-- Opening Marker --
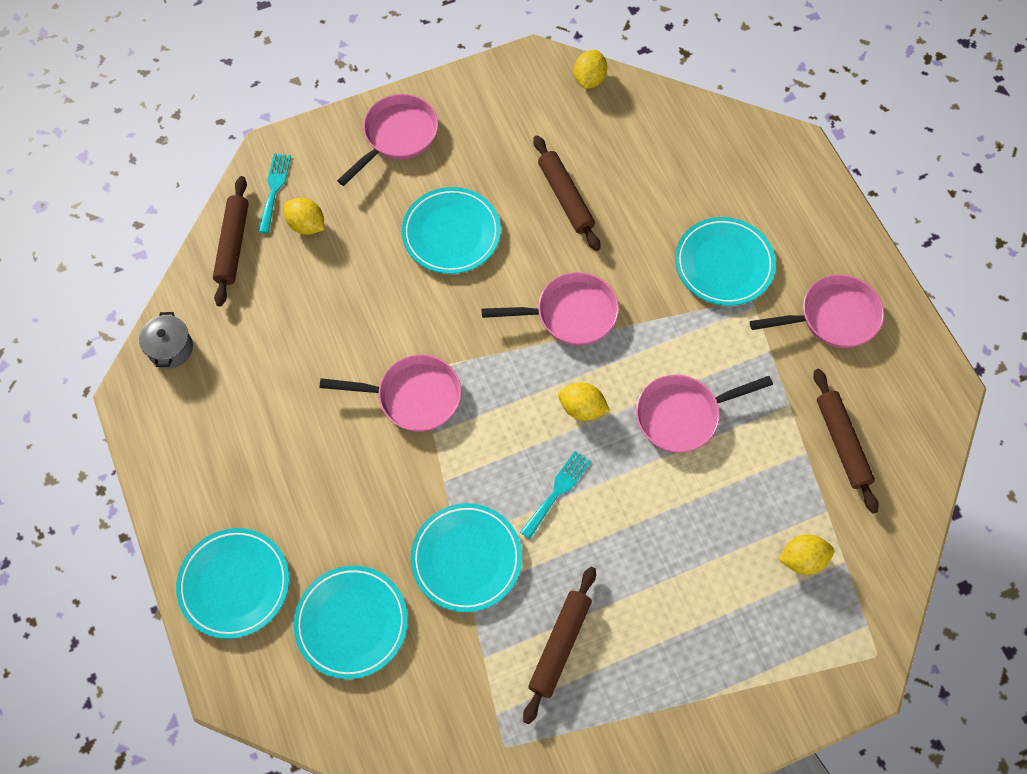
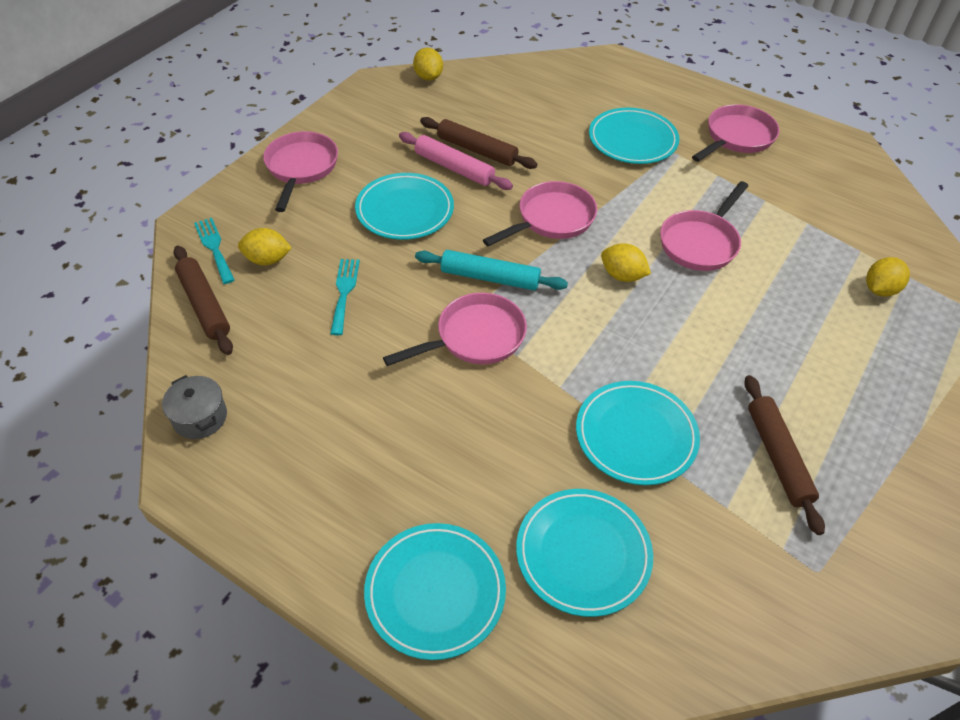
camera: 35 degrees left, 15 degrees down
turquoise fork [520,451,591,539] -> turquoise fork moved to [330,259,360,335]
yellow lemon [558,382,610,421] -> yellow lemon turned 45 degrees clockwise [601,243,651,282]
brown rolling pin [813,369,879,514] -> none
none -> pink rolling pin [399,132,513,190]
none -> turquoise rolling pin [415,250,568,291]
-- Closing Marker --
__What is needed__.
Exact wording is required throughout: write out all the records, but no pictures.

__Written answer__.
camera: 35 degrees left, 15 degrees down
turquoise fork [520,451,591,539] -> turquoise fork moved to [330,259,360,335]
yellow lemon [558,382,610,421] -> yellow lemon turned 45 degrees clockwise [601,243,651,282]
brown rolling pin [813,369,879,514] -> none
none -> pink rolling pin [399,132,513,190]
none -> turquoise rolling pin [415,250,568,291]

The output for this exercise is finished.